(Object matching data)

+--

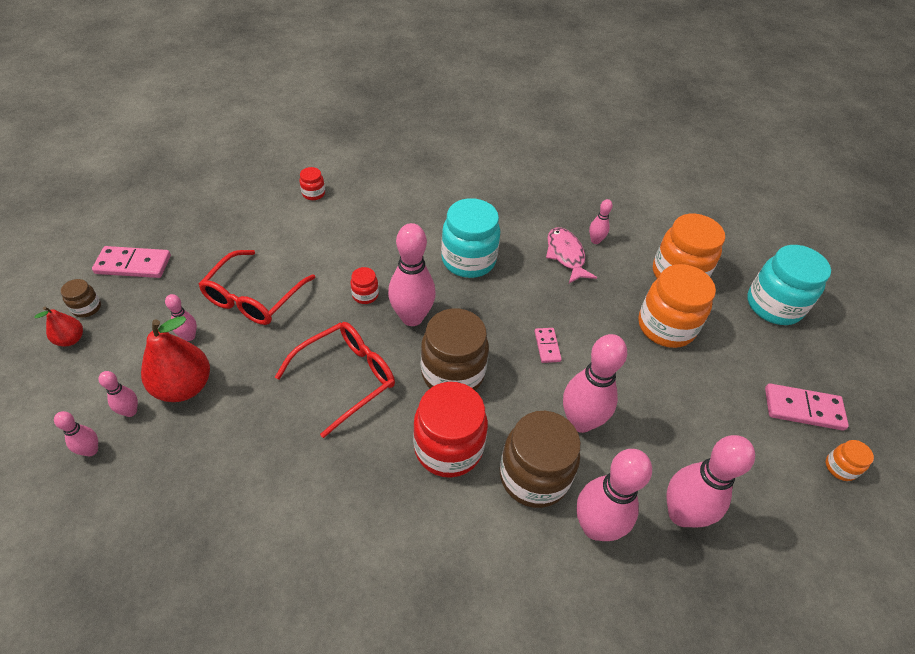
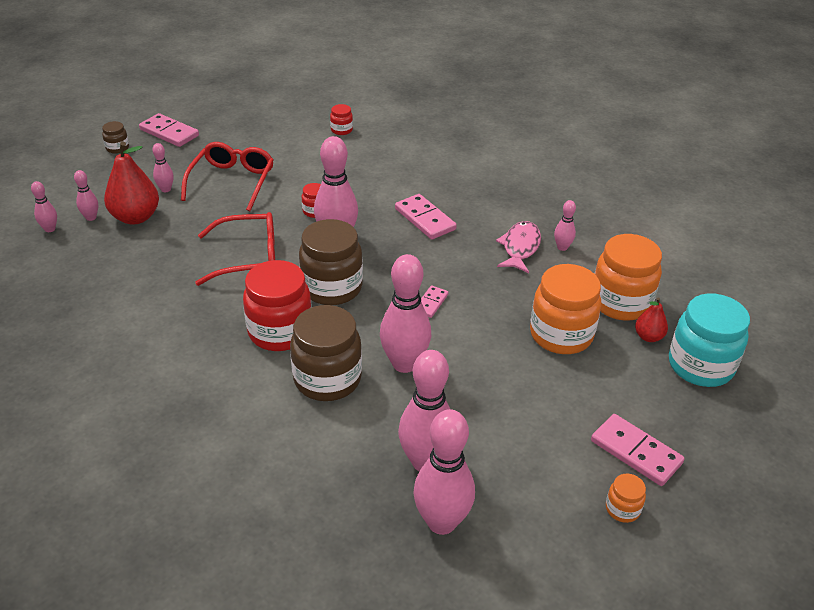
camera: 35 degrees right, 10 degrees down
(71, 339) = (92, 163): red pear -> red pear (648, 337)
(254, 297) = (232, 182): red glasses -> red glasses turned 135 degrees clockwise
(468, 260) = (425, 219): turquoise jar -> pink domino
(595, 526) = (342, 433): pink bowling pin -> pink bowling pin (441, 522)

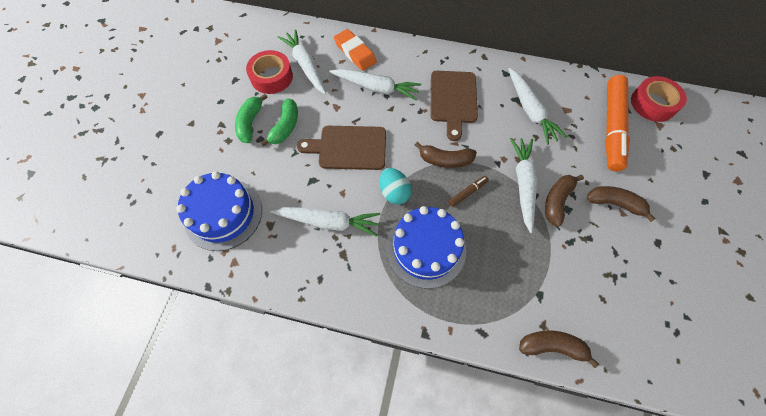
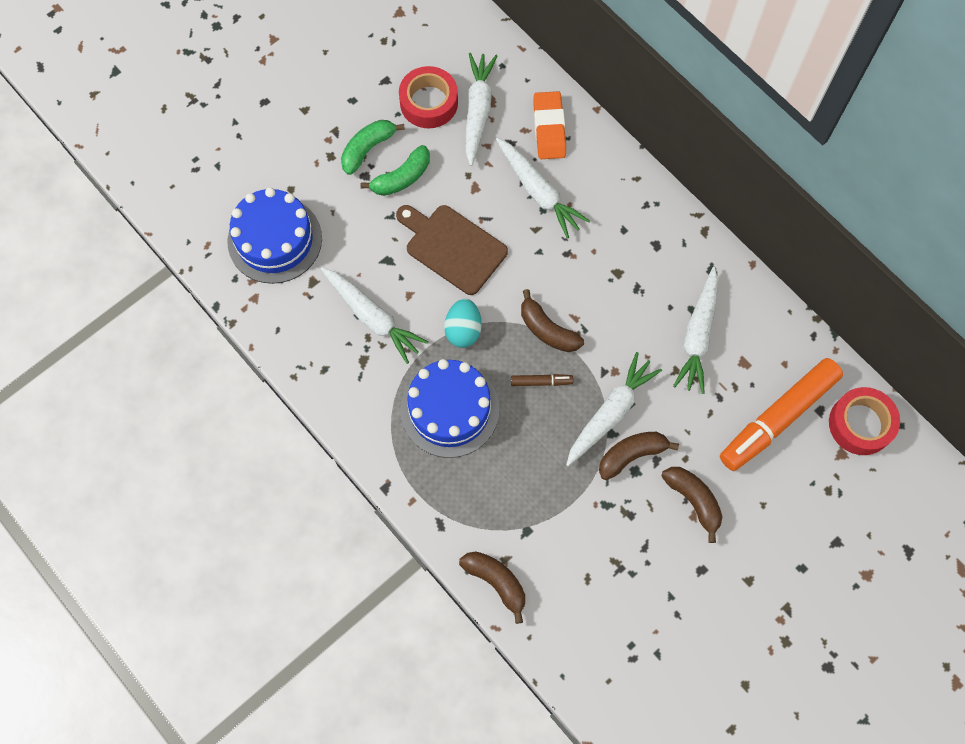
camera: 35 degrees right, 5 degrees up
(453, 100) = (617, 264): brown cutting board -> none

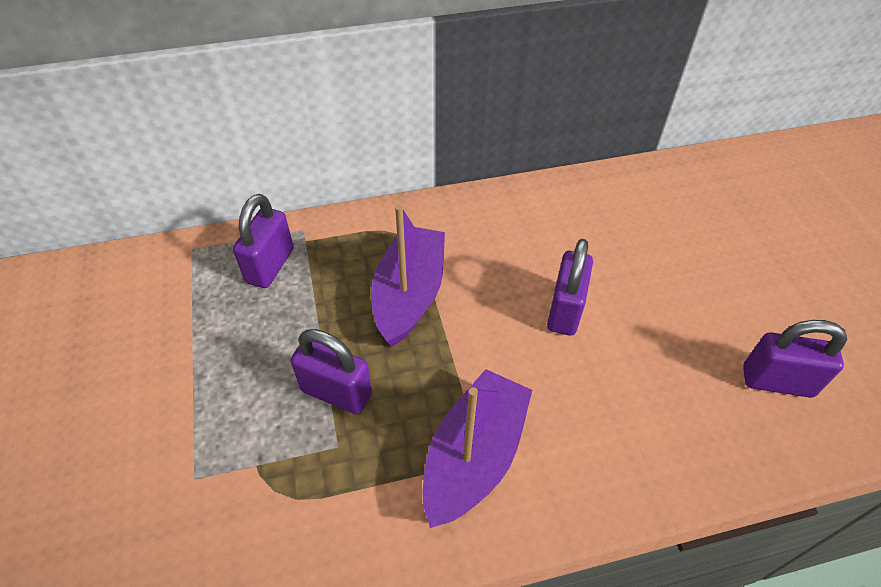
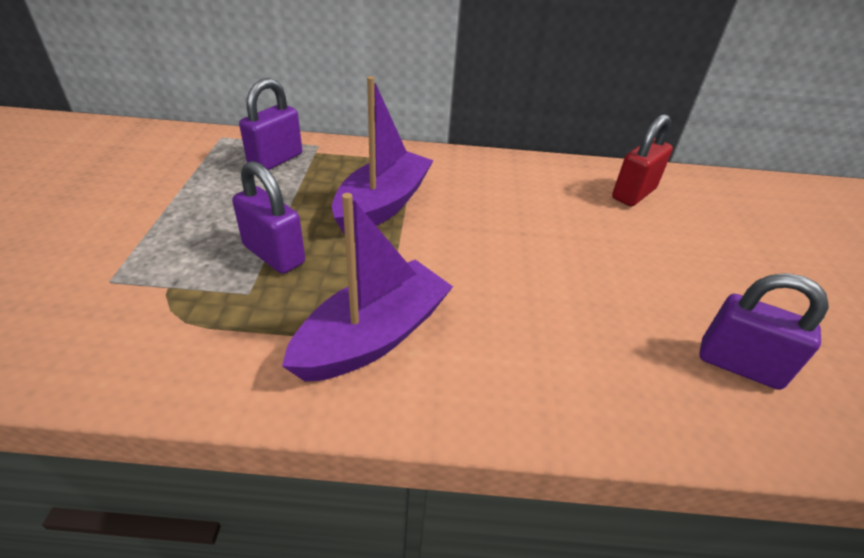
camera: 15 degrees right, 10 degrees down
(565, 310) = (525, 250): purple padlock -> none
(636, 205) = (633, 193): none -> red padlock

+--

=== TASK INSTRUCTIONS ===
Every line above between the one containing "(595, 526) = (342, 433): pink" and the one containing "(565, 310) = (525, 250): purple", those two included, is to be printed exactly. No pictures go into the copy.

=== YOUR SOLUTION ===
(595, 526) = (342, 433): pink bowling pin -> pink bowling pin (441, 522)

camera: 35 degrees right, 5 degrees up
(453, 100) = (617, 264): brown cutting board -> none

camera: 15 degrees right, 10 degrees down
(565, 310) = (525, 250): purple padlock -> none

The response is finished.